• **Problem requirements**
Find the line that contains "black cube: 10 -> 13" in the entries below. Restate it and every line after it, word for word, with no pictures.

-- Opening Marker --

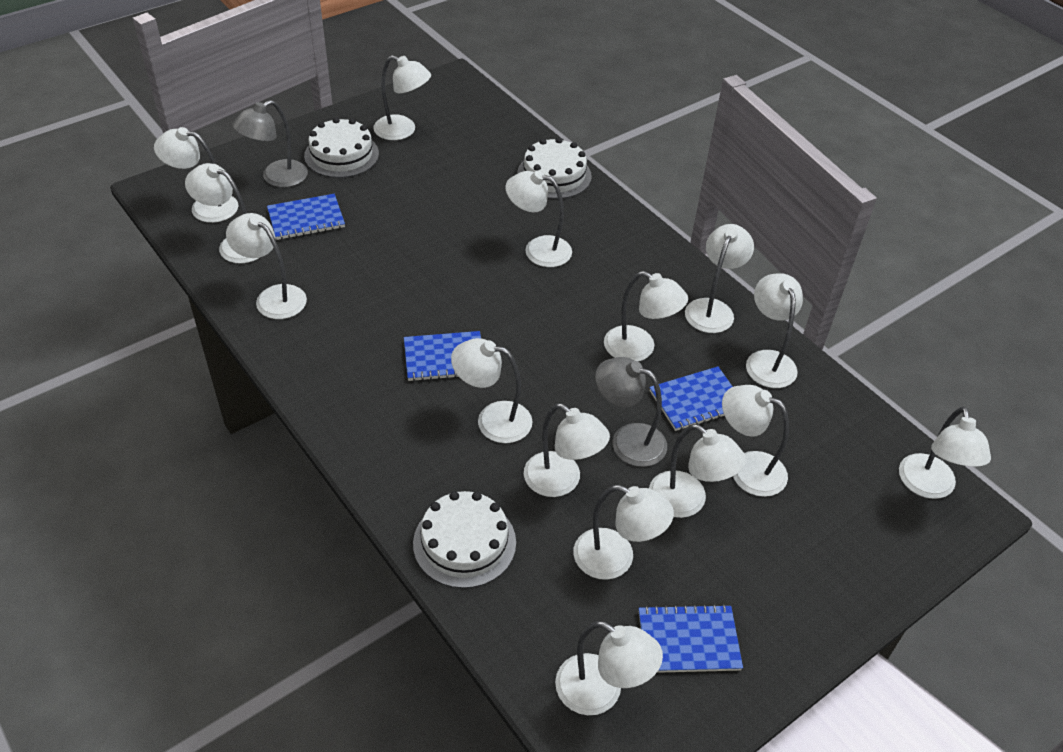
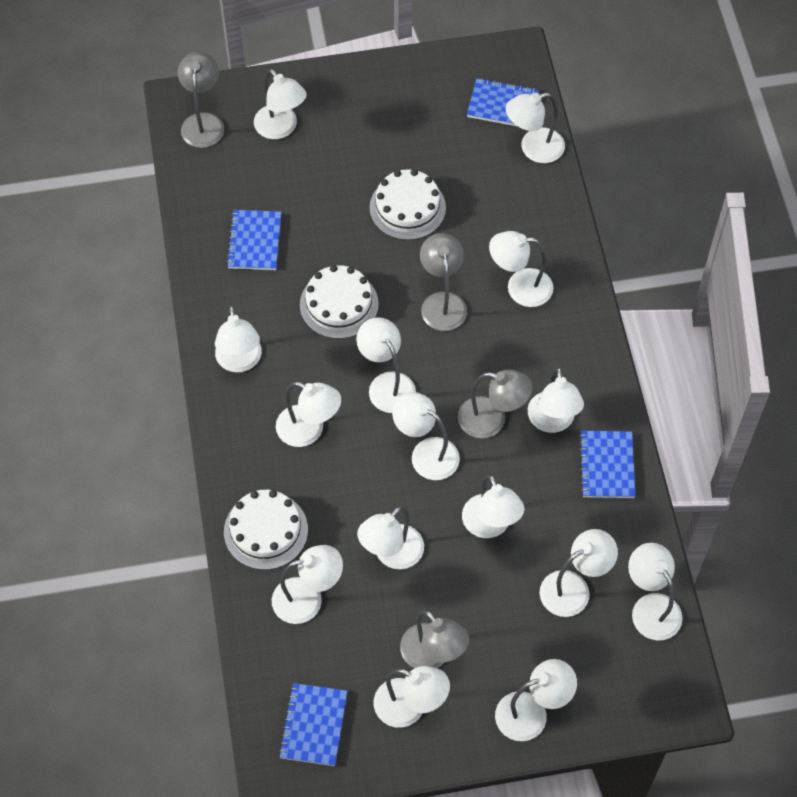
grey lamp: 2 -> 4

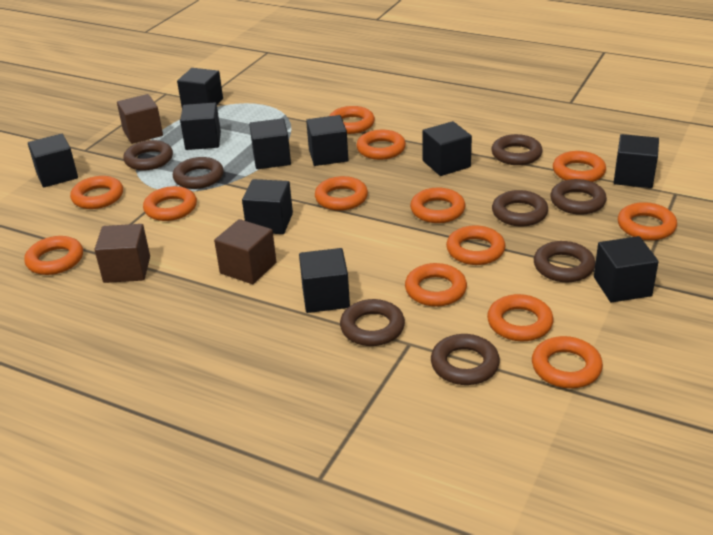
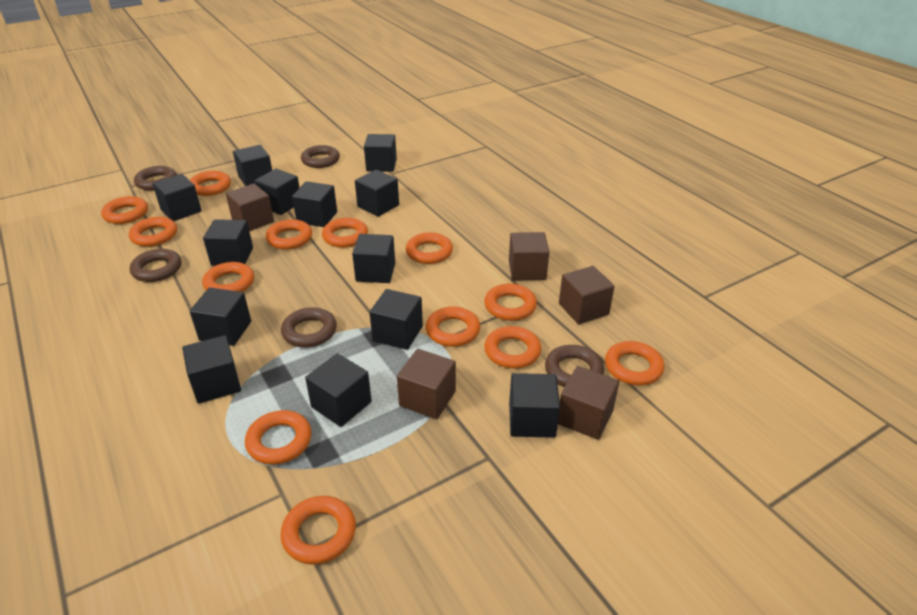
black cube: 10 -> 13
brown cube: 3 -> 5
brown ring: 8 -> 5

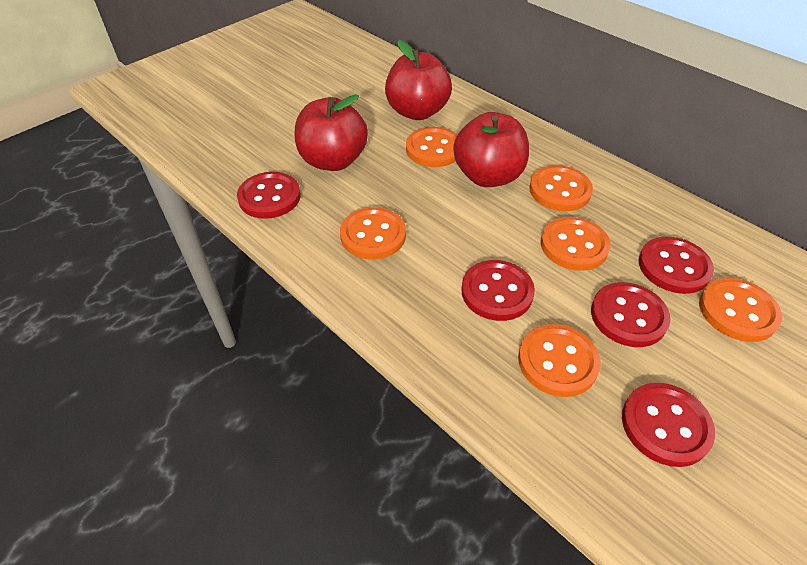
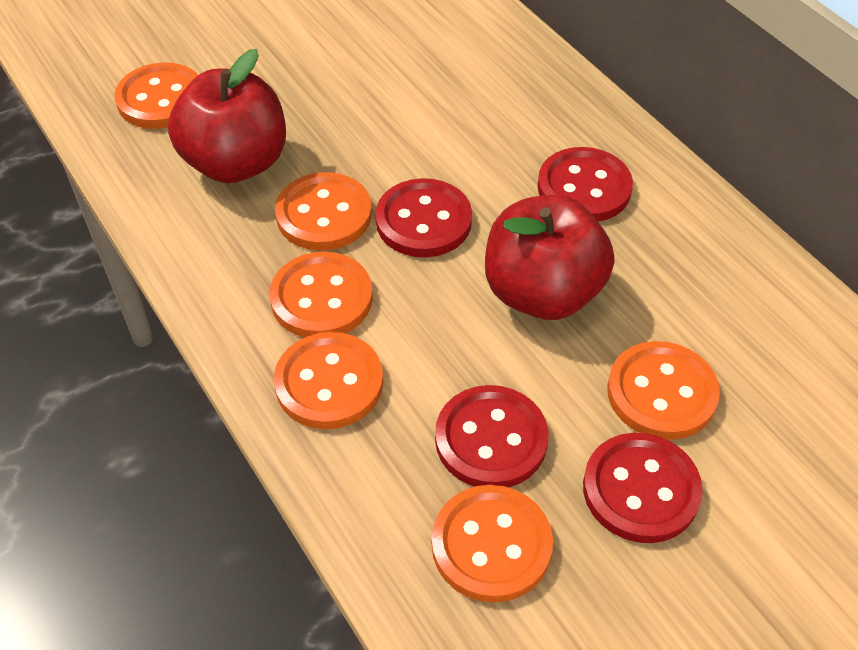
red apple: 3 -> 2
red button: 5 -> 4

-- Closing Marker --

• **Response to the exercise**
black cube: 10 -> 13
brown cube: 3 -> 5
brown ring: 8 -> 5

red apple: 3 -> 2
red button: 5 -> 4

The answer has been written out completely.